▶ _Exercise directions_: Find every line in the entries that holds the string "green" and report it.

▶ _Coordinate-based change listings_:

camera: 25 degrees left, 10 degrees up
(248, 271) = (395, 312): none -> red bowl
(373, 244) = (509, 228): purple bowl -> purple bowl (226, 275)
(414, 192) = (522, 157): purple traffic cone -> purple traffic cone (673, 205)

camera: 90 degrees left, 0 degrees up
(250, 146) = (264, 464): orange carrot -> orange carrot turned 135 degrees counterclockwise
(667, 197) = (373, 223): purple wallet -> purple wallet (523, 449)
...
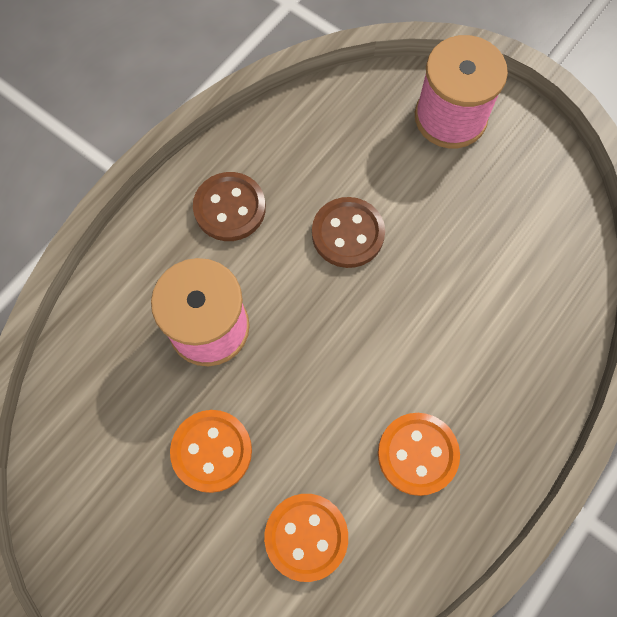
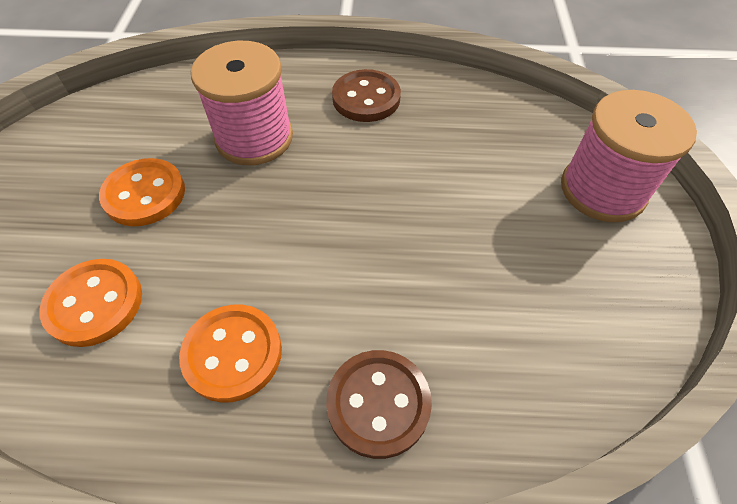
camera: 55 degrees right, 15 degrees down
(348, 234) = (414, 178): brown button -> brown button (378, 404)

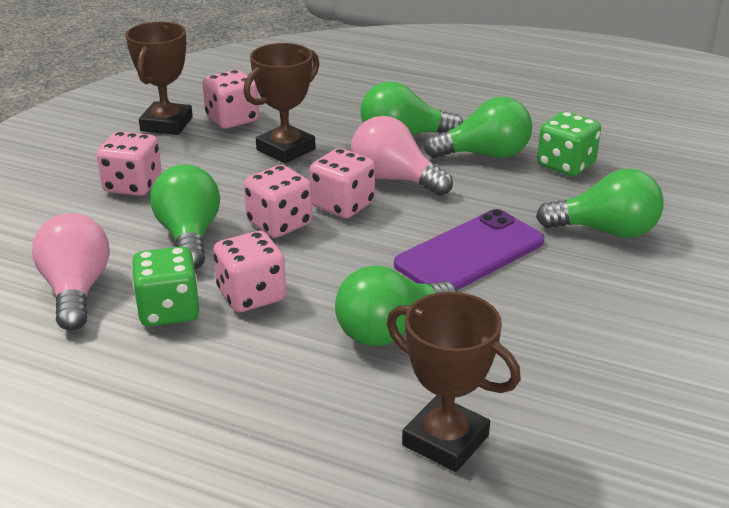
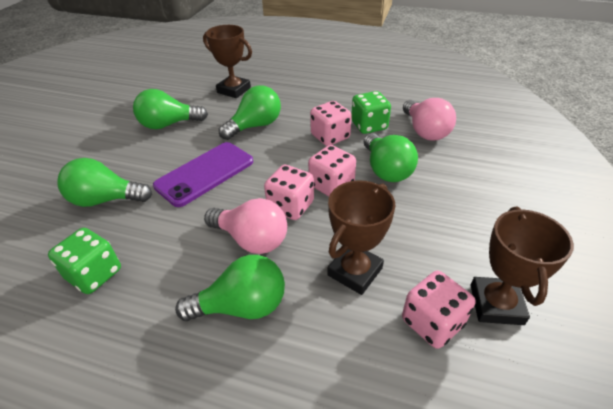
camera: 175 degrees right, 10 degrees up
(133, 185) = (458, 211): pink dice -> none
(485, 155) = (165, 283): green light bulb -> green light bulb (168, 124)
* * *
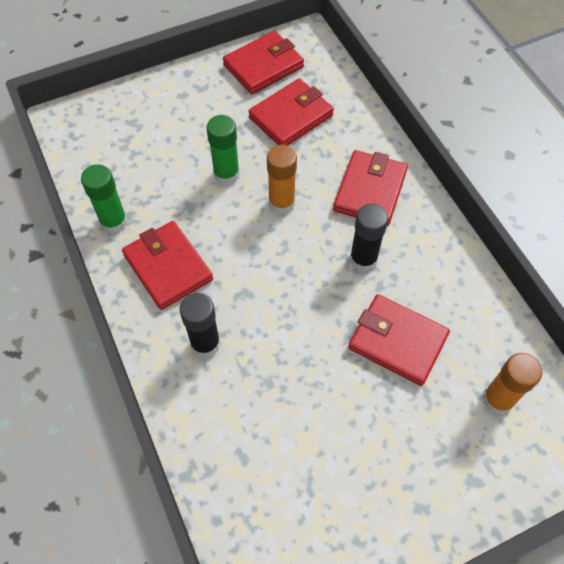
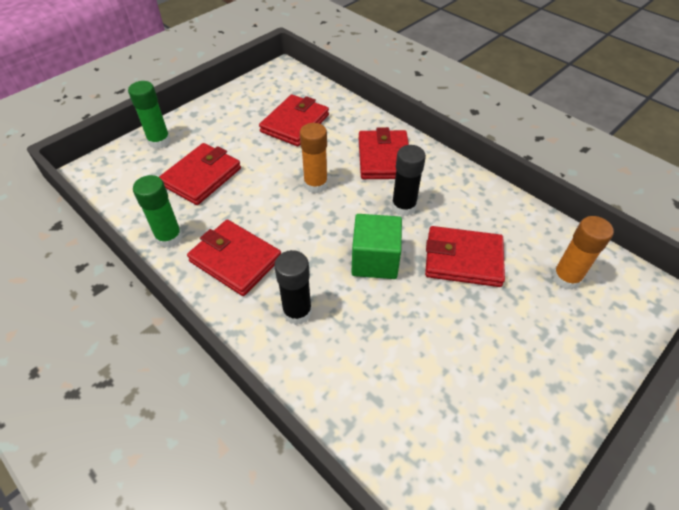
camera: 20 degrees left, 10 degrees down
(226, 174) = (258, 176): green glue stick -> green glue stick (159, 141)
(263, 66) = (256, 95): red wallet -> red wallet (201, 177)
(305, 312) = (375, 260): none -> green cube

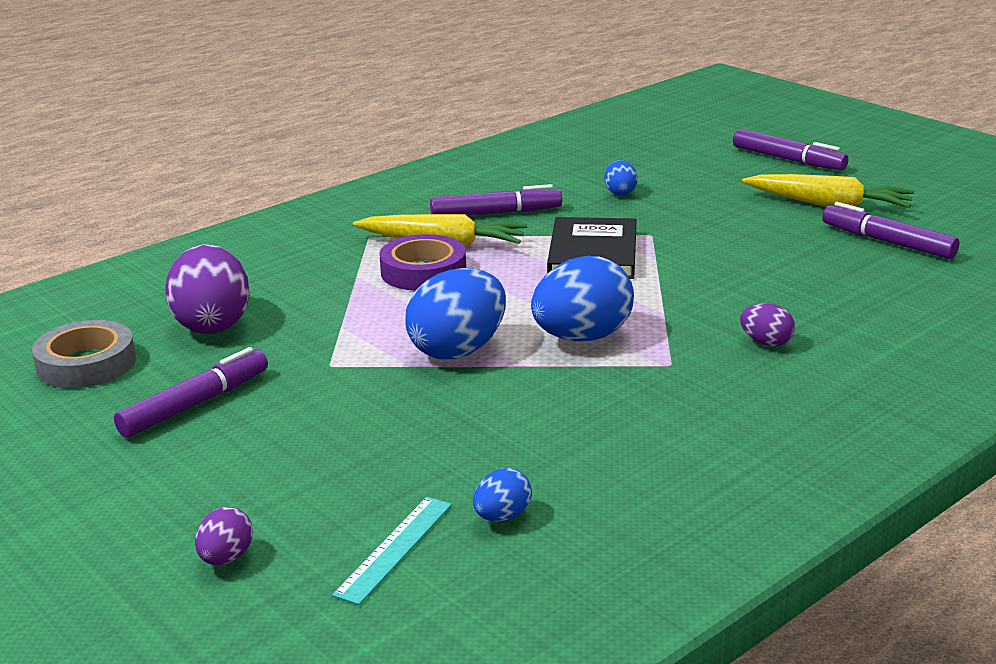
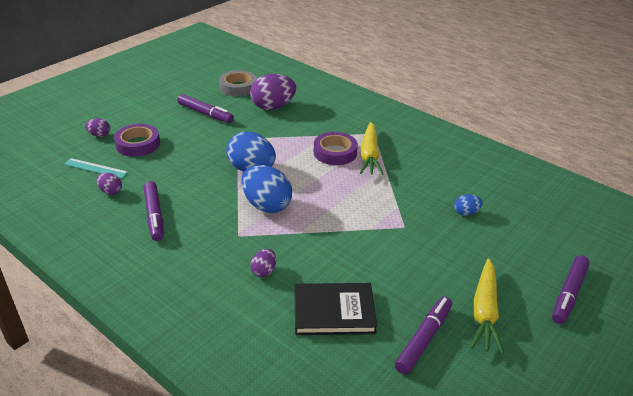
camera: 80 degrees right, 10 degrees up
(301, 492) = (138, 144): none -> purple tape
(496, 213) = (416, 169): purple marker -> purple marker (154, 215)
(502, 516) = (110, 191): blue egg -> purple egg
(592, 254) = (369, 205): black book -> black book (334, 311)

▶ _Answer to this exercise_:
(485, 155) = (165, 283): green light bulb -> green light bulb (168, 124)
(226, 174) = (258, 176): green glue stick -> green glue stick (159, 141)
(305, 312) = (375, 260): none -> green cube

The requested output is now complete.